Prompt:
Your response should be every line from the entries that includes the string "violet".

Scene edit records
+ + + + +
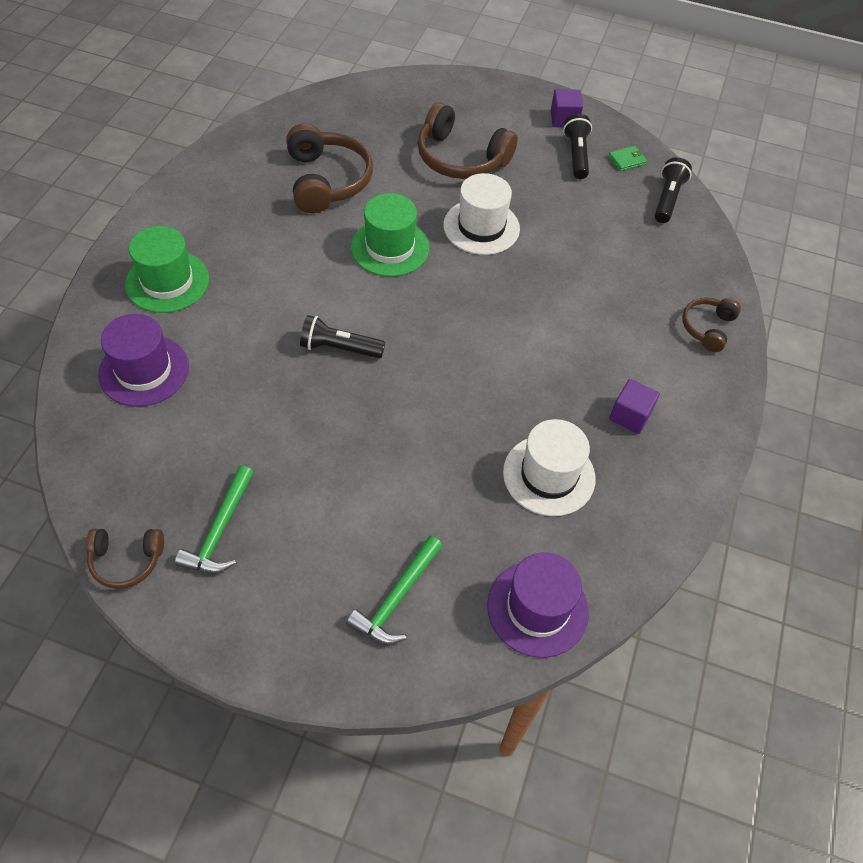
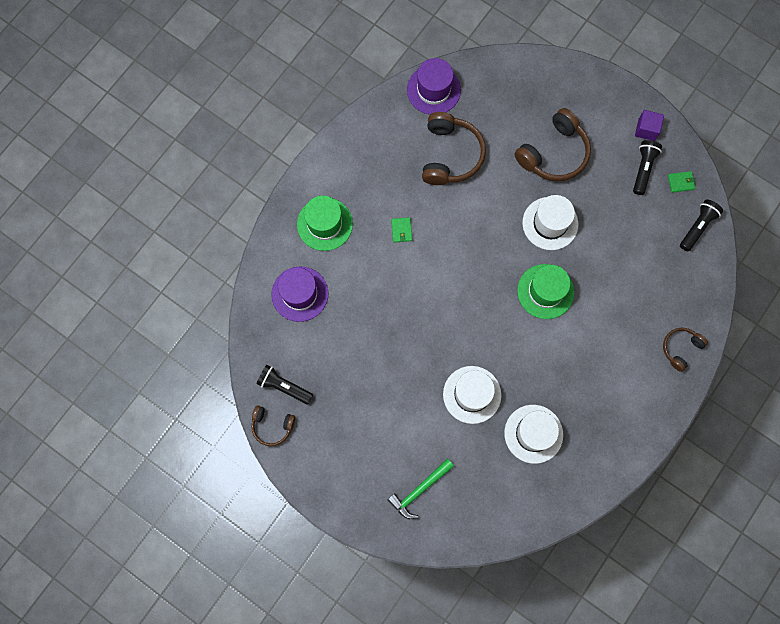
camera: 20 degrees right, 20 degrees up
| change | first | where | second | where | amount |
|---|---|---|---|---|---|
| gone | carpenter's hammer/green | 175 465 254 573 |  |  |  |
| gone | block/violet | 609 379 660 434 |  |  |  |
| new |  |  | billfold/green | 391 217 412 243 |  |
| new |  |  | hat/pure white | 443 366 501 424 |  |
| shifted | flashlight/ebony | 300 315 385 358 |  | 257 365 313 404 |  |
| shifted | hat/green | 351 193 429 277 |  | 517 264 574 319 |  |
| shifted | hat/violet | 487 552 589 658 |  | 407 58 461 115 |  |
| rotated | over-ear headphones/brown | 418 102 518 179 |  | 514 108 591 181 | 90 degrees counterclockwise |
+ + + + +
Task result:
| gone | block/violet | 609 379 660 434 |  |  |  |
| shifted | hat/violet | 487 552 589 658 |  | 407 58 461 115 |  |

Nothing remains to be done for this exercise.